[WHAT TO DO]
Your copy should hold every record verbatim and none of the pictures.
(STUDY MATERIAL Opens)
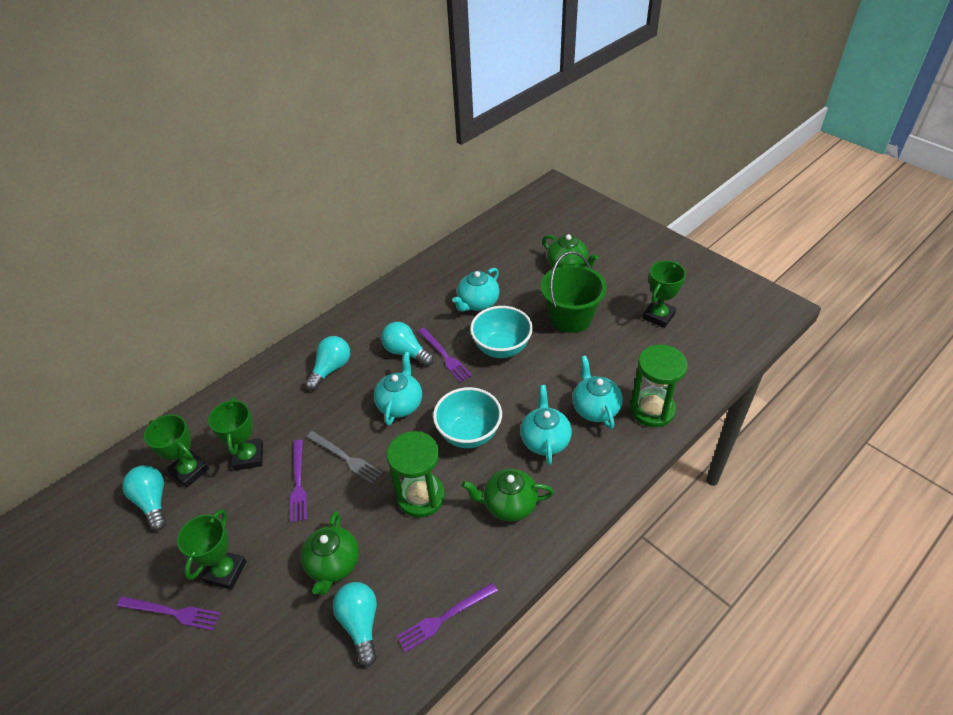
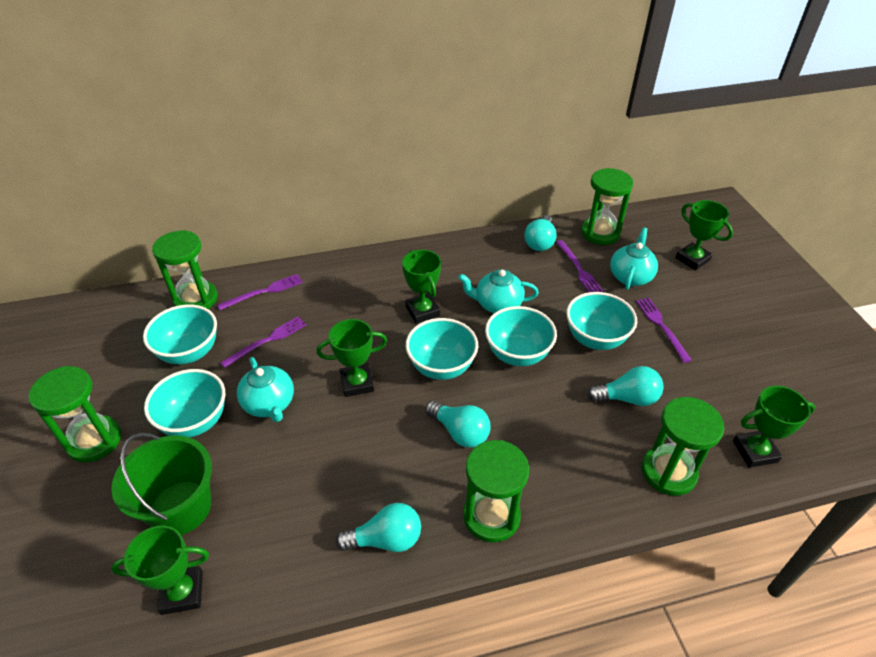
green hourglass: 2 -> 5
green teapot: 3 -> 0
green trophy: 4 -> 5
grey fork: 1 -> 0
turquoise bowl: 2 -> 5
turquoise teapot: 4 -> 3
(STUDY MATERIAL Closes)
[YOUR SOLUTION]
green hourglass: 2 -> 5
green teapot: 3 -> 0
green trophy: 4 -> 5
grey fork: 1 -> 0
turquoise bowl: 2 -> 5
turquoise teapot: 4 -> 3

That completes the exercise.